▸ ABOUT THIS EXERCISE
A faithful, complete copy of the entries below is required, with images removed.
DATA SHOWN: Begin
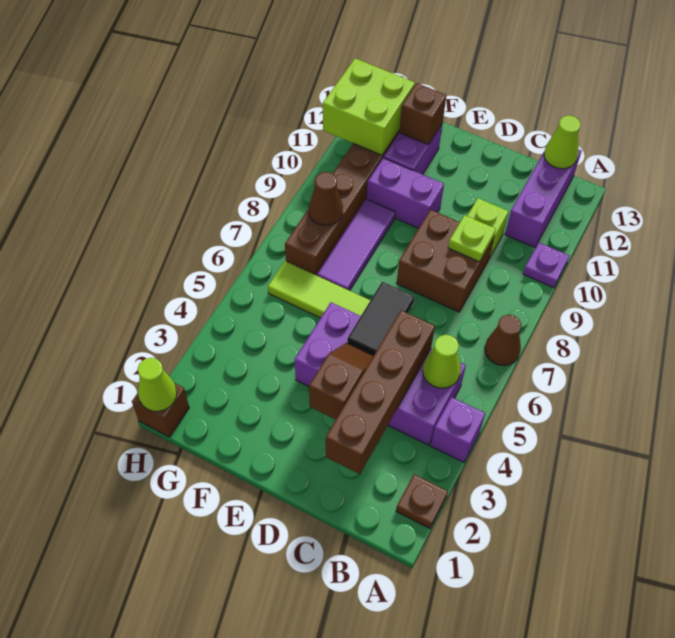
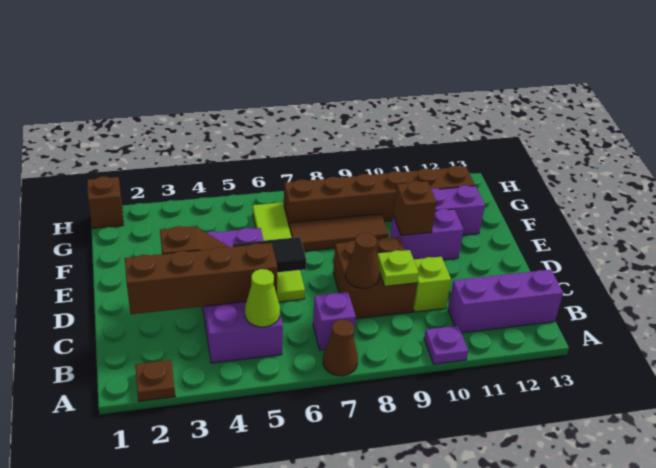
purple brick A4 level 1 -> purple brick B7 level 1
lime cone B13 level 2 -> none
purple brick E10:F10 level 1 -> purple brick E10:E11 level 1
purple tile F7:F9 level 1 -> brown tile F7:F9 level 1
brown brick F12 level 2 -> brown brick E10 level 2
brown cone G8 level 2 -> brown cone C8 level 2
lime brick G11:H12 level 2 -> none
lime cone H1 level 2 -> none

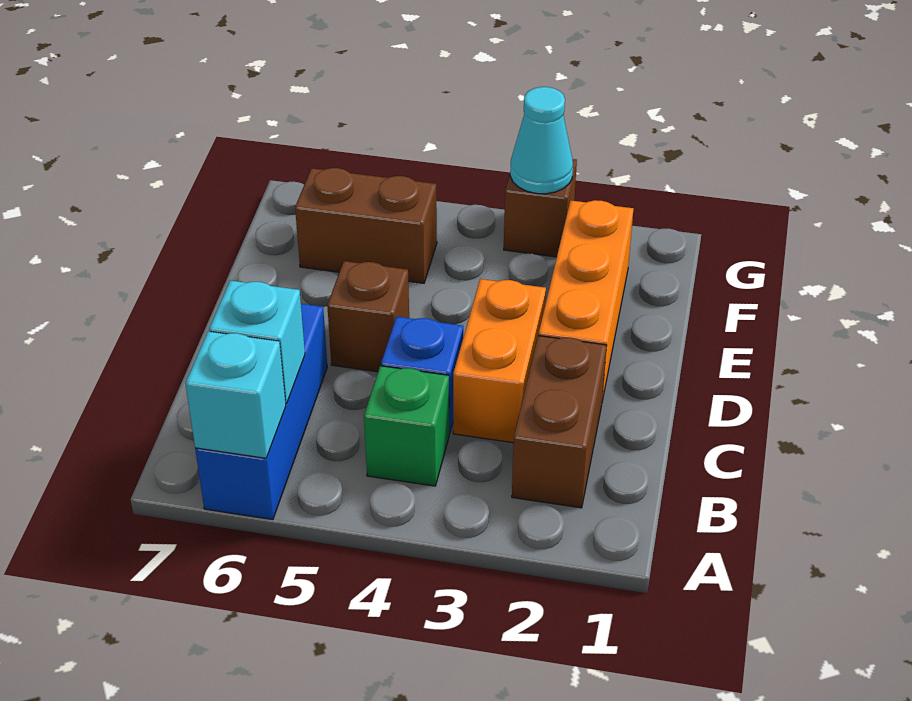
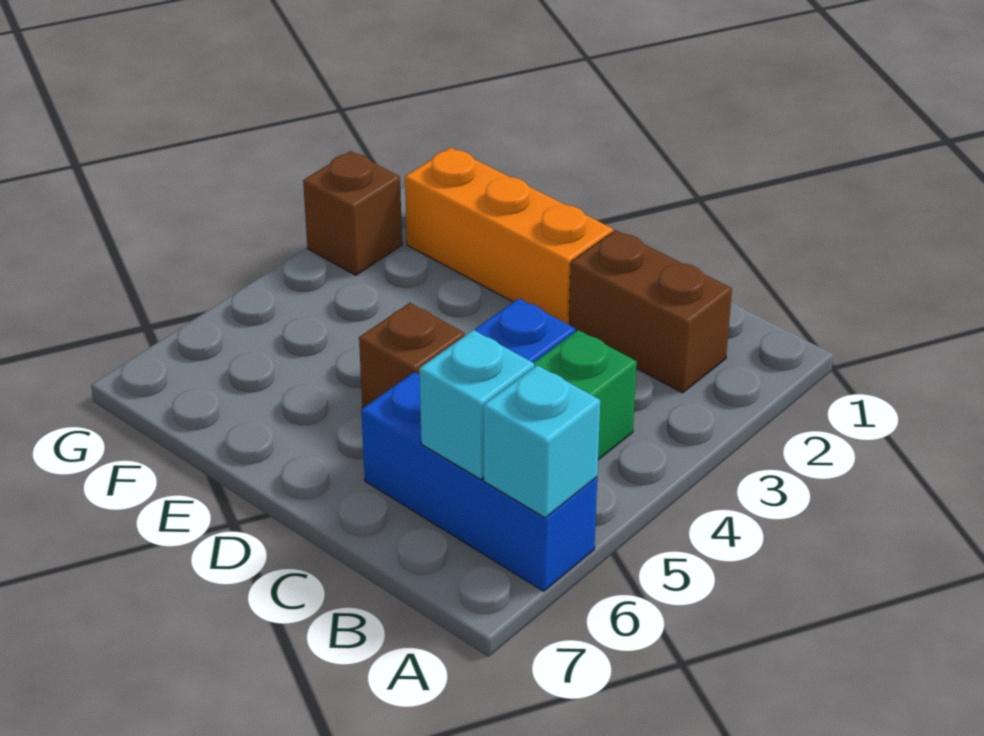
orange brick C3:D3 level 1 -> none
brown brick F5:F6 level 1 -> none
cyan cone G3 level 2 -> none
DATA SHOWN: End
▸ SOLUTION
purple brick A4 level 1 -> purple brick B7 level 1
lime cone B13 level 2 -> none
purple brick E10:F10 level 1 -> purple brick E10:E11 level 1
purple tile F7:F9 level 1 -> brown tile F7:F9 level 1
brown brick F12 level 2 -> brown brick E10 level 2
brown cone G8 level 2 -> brown cone C8 level 2
lime brick G11:H12 level 2 -> none
lime cone H1 level 2 -> none

orange brick C3:D3 level 1 -> none
brown brick F5:F6 level 1 -> none
cyan cone G3 level 2 -> none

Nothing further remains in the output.